About this exercise >>
Please transcribe the listing below in full and word for word, without its pictures.

Collected data >>
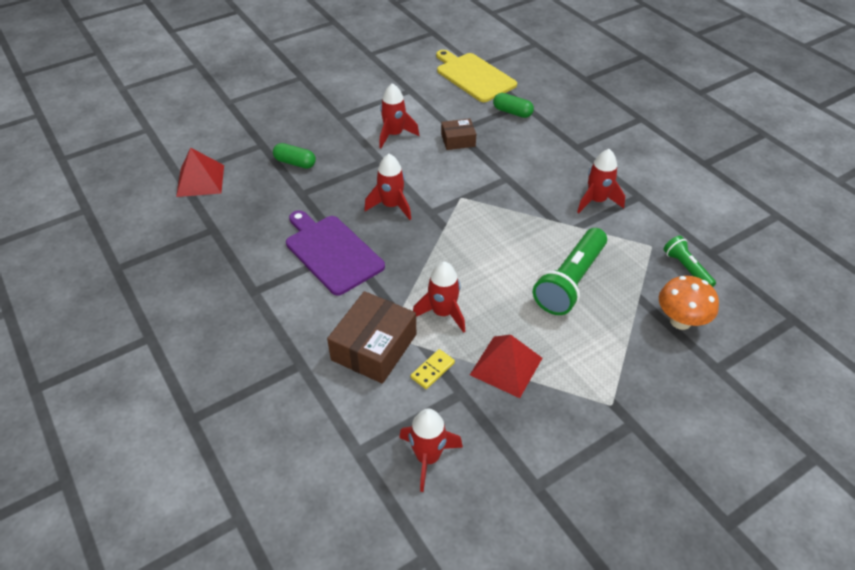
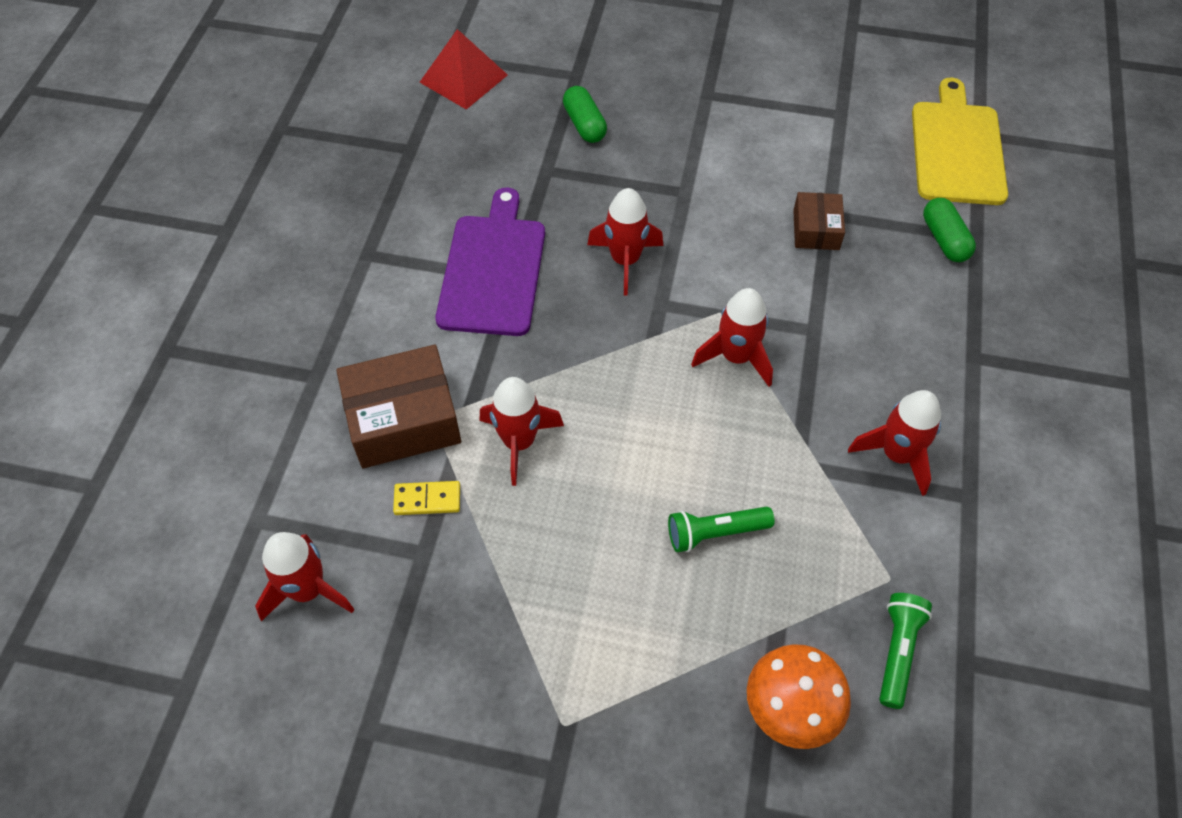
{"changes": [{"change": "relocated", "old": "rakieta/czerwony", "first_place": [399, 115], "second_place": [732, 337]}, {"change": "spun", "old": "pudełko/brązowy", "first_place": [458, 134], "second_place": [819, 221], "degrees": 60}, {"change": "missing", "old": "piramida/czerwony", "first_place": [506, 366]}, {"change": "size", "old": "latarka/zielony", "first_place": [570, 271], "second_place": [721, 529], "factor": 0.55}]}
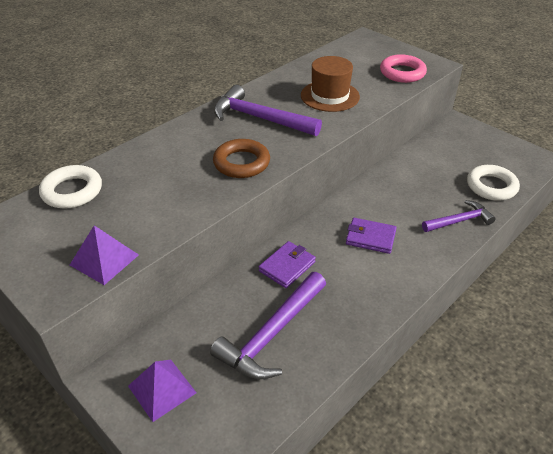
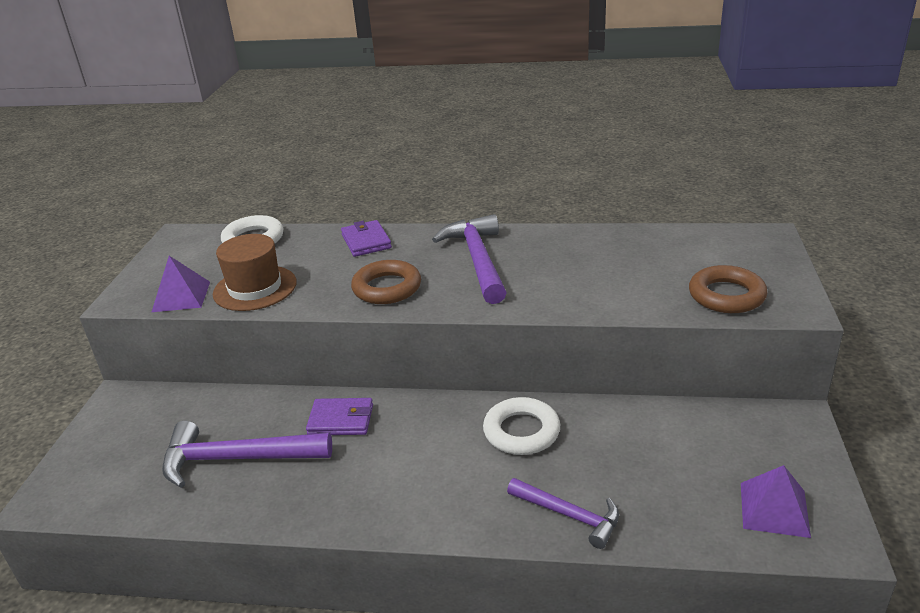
{"changes": [{"change": "relocated", "old": "piramida/fioletowy", "first_place": [162, 391], "second_place": [776, 501]}, {"change": "relocated", "old": "kapelusz/brązowy", "first_place": [330, 84], "second_place": [255, 272]}, {"change": "relocated", "old": "portfel/fioletowy", "first_place": [371, 236], "second_place": [366, 238]}, {"change": "colour", "old": "pierścień/różowy", "new": "pierścień/brązowy", "first_place": [403, 68], "second_place": [728, 289]}, {"change": "relocated", "old": "pierścień/biały", "first_place": [493, 183], "second_place": [521, 426]}]}
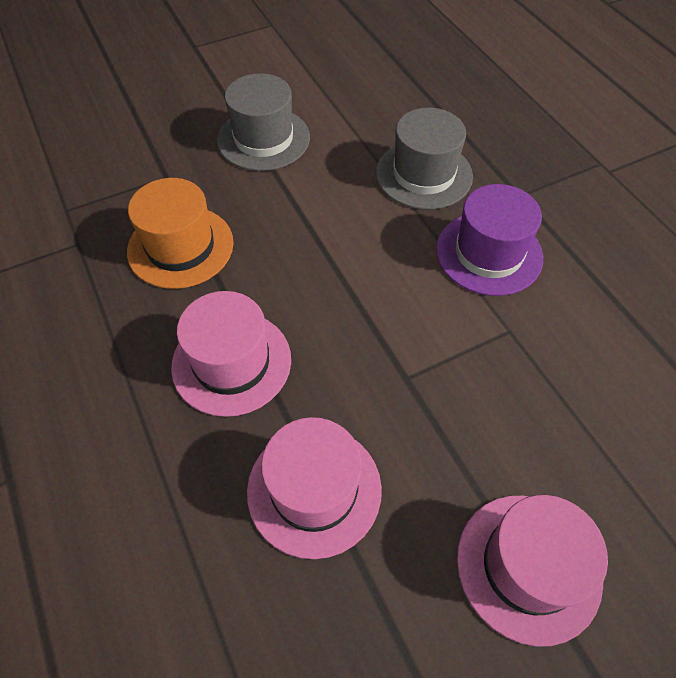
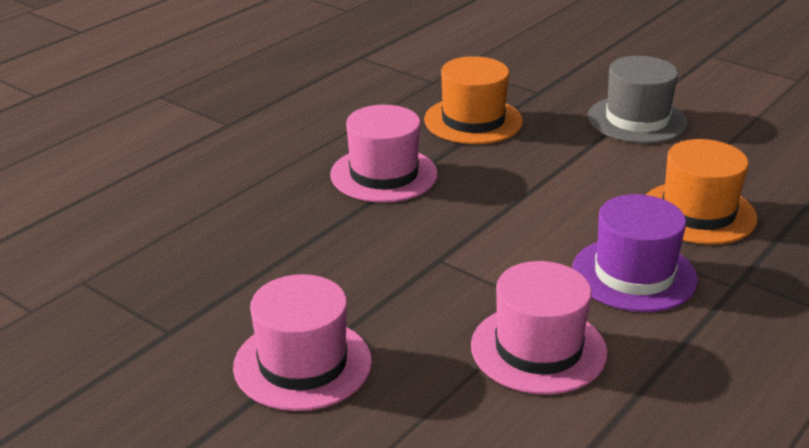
{"changes": [{"change": "relocated", "old": "kapelusz/różowy", "first_place": [314, 488], "second_place": [539, 327]}, {"change": "colour", "old": "kapelusz/szary", "new": "kapelusz/pomarańczowy", "first_place": [424, 159], "second_place": [701, 192]}]}
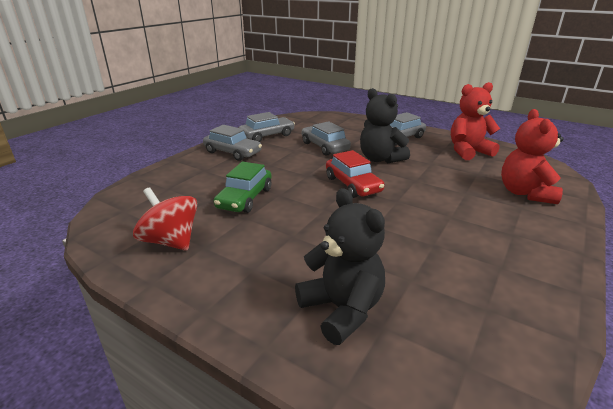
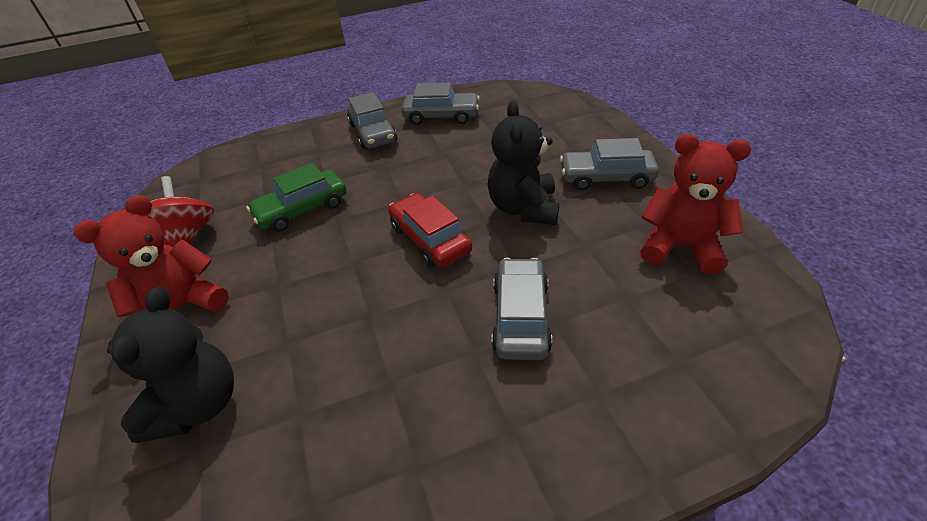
{"changes": [{"change": "relocated", "old": "samochód/szary", "first_place": [326, 138], "second_place": [522, 309]}, {"change": "spun", "old": "samochód/czerwony", "first_place": [355, 174], "second_place": [430, 230], "degrees": 135}, {"change": "relocated", "old": "miś/czerwony", "first_place": [532, 156], "second_place": [151, 256]}]}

Answer space >>
{"changes": [{"change": "relocated", "old": "rakieta/czerwony", "first_place": [399, 115], "second_place": [732, 337]}, {"change": "spun", "old": "pudełko/brązowy", "first_place": [458, 134], "second_place": [819, 221], "degrees": 60}, {"change": "missing", "old": "piramida/czerwony", "first_place": [506, 366]}, {"change": "size", "old": "latarka/zielony", "first_place": [570, 271], "second_place": [721, 529], "factor": 0.55}]}
{"changes": [{"change": "relocated", "old": "piramida/fioletowy", "first_place": [162, 391], "second_place": [776, 501]}, {"change": "relocated", "old": "kapelusz/brązowy", "first_place": [330, 84], "second_place": [255, 272]}, {"change": "relocated", "old": "portfel/fioletowy", "first_place": [371, 236], "second_place": [366, 238]}, {"change": "colour", "old": "pierścień/różowy", "new": "pierścień/brązowy", "first_place": [403, 68], "second_place": [728, 289]}, {"change": "relocated", "old": "pierścień/biały", "first_place": [493, 183], "second_place": [521, 426]}]}
{"changes": [{"change": "relocated", "old": "kapelusz/różowy", "first_place": [314, 488], "second_place": [539, 327]}, {"change": "colour", "old": "kapelusz/szary", "new": "kapelusz/pomarańczowy", "first_place": [424, 159], "second_place": [701, 192]}]}
{"changes": [{"change": "relocated", "old": "samochód/szary", "first_place": [326, 138], "second_place": [522, 309]}, {"change": "spun", "old": "samochód/czerwony", "first_place": [355, 174], "second_place": [430, 230], "degrees": 135}, {"change": "relocated", "old": "miś/czerwony", "first_place": [532, 156], "second_place": [151, 256]}]}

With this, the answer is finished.